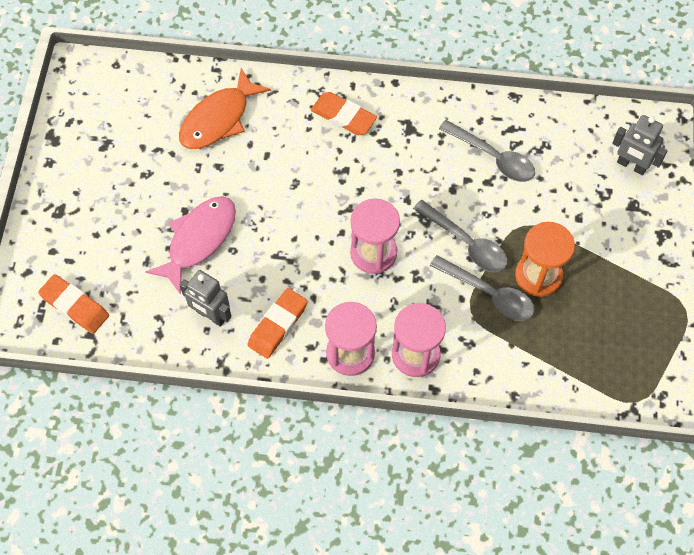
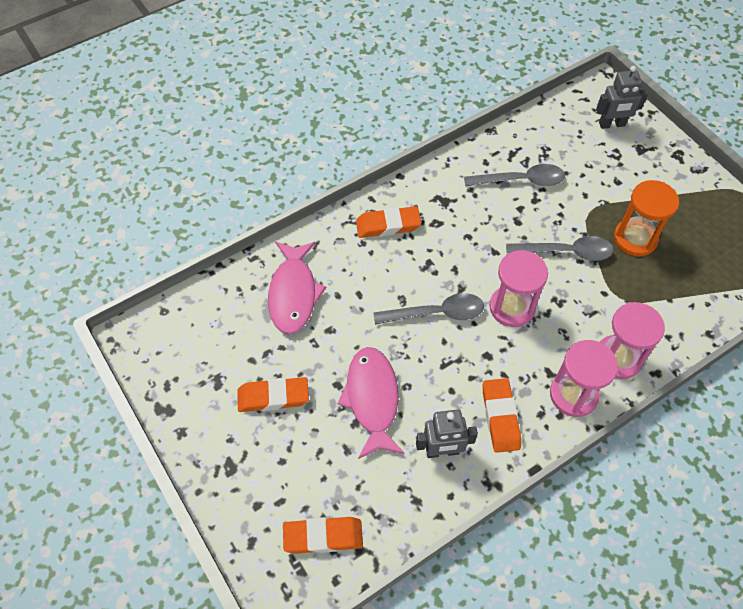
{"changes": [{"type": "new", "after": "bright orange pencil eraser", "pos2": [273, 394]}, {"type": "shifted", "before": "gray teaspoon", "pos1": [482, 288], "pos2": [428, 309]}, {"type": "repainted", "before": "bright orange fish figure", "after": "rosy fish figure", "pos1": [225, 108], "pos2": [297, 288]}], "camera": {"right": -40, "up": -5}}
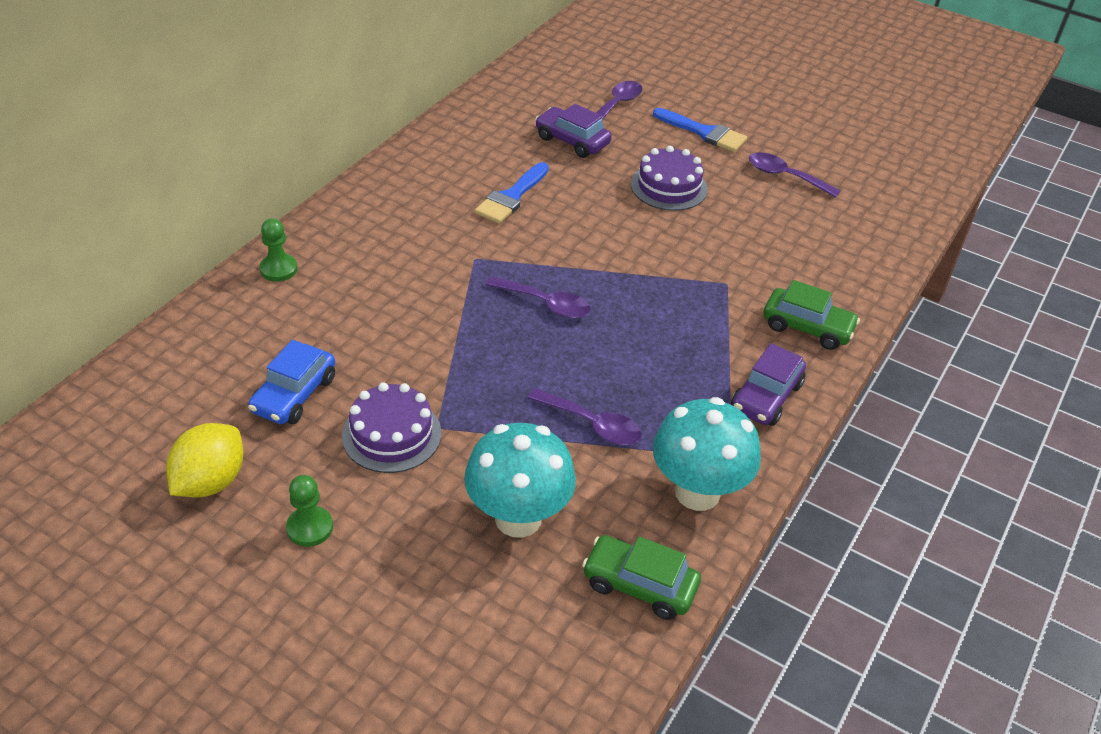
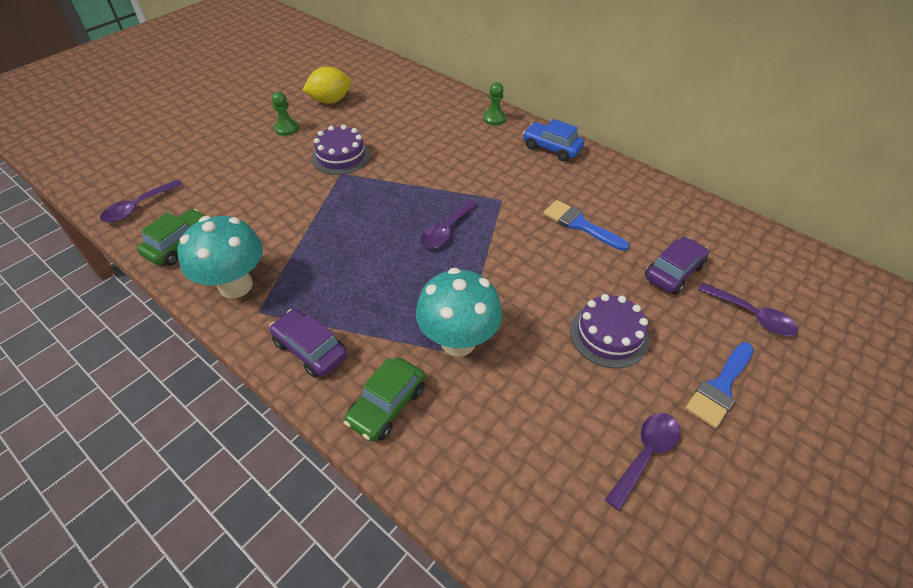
{"changes": [{"type": "shifted", "before": "royal blue automobile", "pos1": [291, 382], "pos2": [553, 140]}, {"type": "shifted", "before": "turquoise mushroom", "pos1": [520, 480], "pos2": [459, 312]}, {"type": "shifted", "before": "royal purple teaspoon", "pos1": [585, 416], "pos2": [141, 201]}, {"type": "rotated", "before": "yellow lemon", "pos1": [205, 460], "pos2": [326, 85], "turn": -60}], "camera": {"right": 100, "up": 5}}
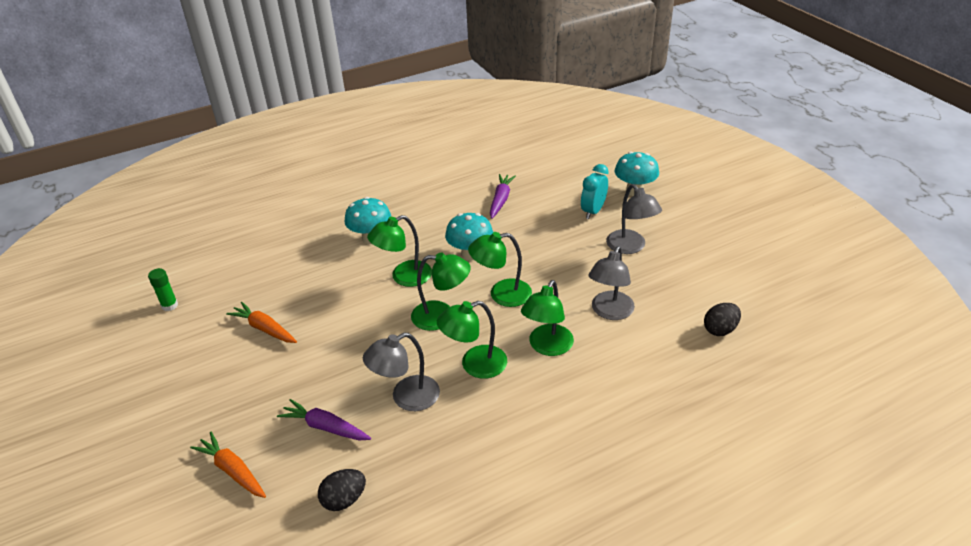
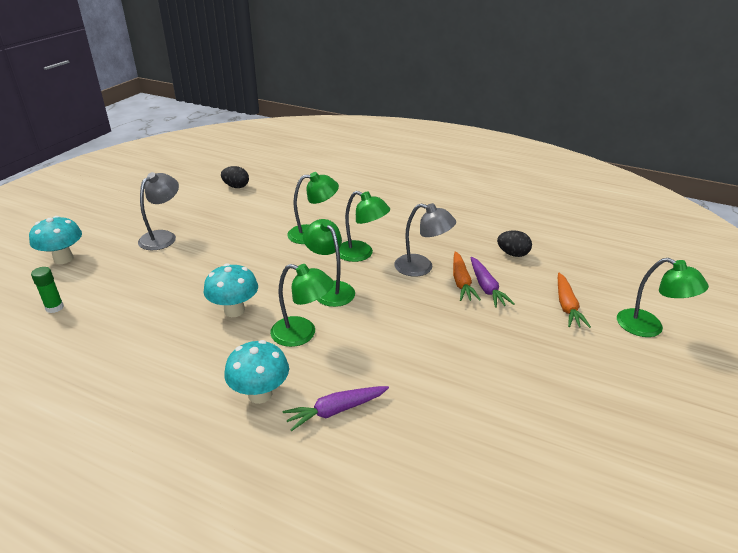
{"changes": [{"type": "gone", "before": "turquoise clock", "pos1": [595, 191]}, {"type": "gone", "before": "gray desk lamp", "pos1": [612, 283]}, {"type": "shifted", "before": "leaf-green stick of glue", "pos1": [163, 289], "pos2": [47, 290]}, {"type": "shifted", "before": "bright orange carrot", "pos1": [261, 322], "pos2": [467, 276]}, {"type": "shifted", "before": "leaf-green desk lamp", "pos1": [500, 269], "pos2": [663, 297]}, {"type": "shifted", "before": "royal purple carrot", "pos1": [503, 196], "pos2": [336, 408]}], "camera": {"right": -130, "up": -5}}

-------------------------

- **Aim of the exercise**:
Output the full material above exactly, leaving every picture out.

- **Written answer**:
{"changes": [{"type": "new", "after": "bright orange pencil eraser", "pos2": [273, 394]}, {"type": "shifted", "before": "gray teaspoon", "pos1": [482, 288], "pos2": [428, 309]}, {"type": "repainted", "before": "bright orange fish figure", "after": "rosy fish figure", "pos1": [225, 108], "pos2": [297, 288]}], "camera": {"right": -40, "up": -5}}
{"changes": [{"type": "shifted", "before": "royal blue automobile", "pos1": [291, 382], "pos2": [553, 140]}, {"type": "shifted", "before": "turquoise mushroom", "pos1": [520, 480], "pos2": [459, 312]}, {"type": "shifted", "before": "royal purple teaspoon", "pos1": [585, 416], "pos2": [141, 201]}, {"type": "rotated", "before": "yellow lemon", "pos1": [205, 460], "pos2": [326, 85], "turn": -60}], "camera": {"right": 100, "up": 5}}
{"changes": [{"type": "gone", "before": "turquoise clock", "pos1": [595, 191]}, {"type": "gone", "before": "gray desk lamp", "pos1": [612, 283]}, {"type": "shifted", "before": "leaf-green stick of glue", "pos1": [163, 289], "pos2": [47, 290]}, {"type": "shifted", "before": "bright orange carrot", "pos1": [261, 322], "pos2": [467, 276]}, {"type": "shifted", "before": "leaf-green desk lamp", "pos1": [500, 269], "pos2": [663, 297]}, {"type": "shifted", "before": "royal purple carrot", "pos1": [503, 196], "pos2": [336, 408]}], "camera": {"right": -130, "up": -5}}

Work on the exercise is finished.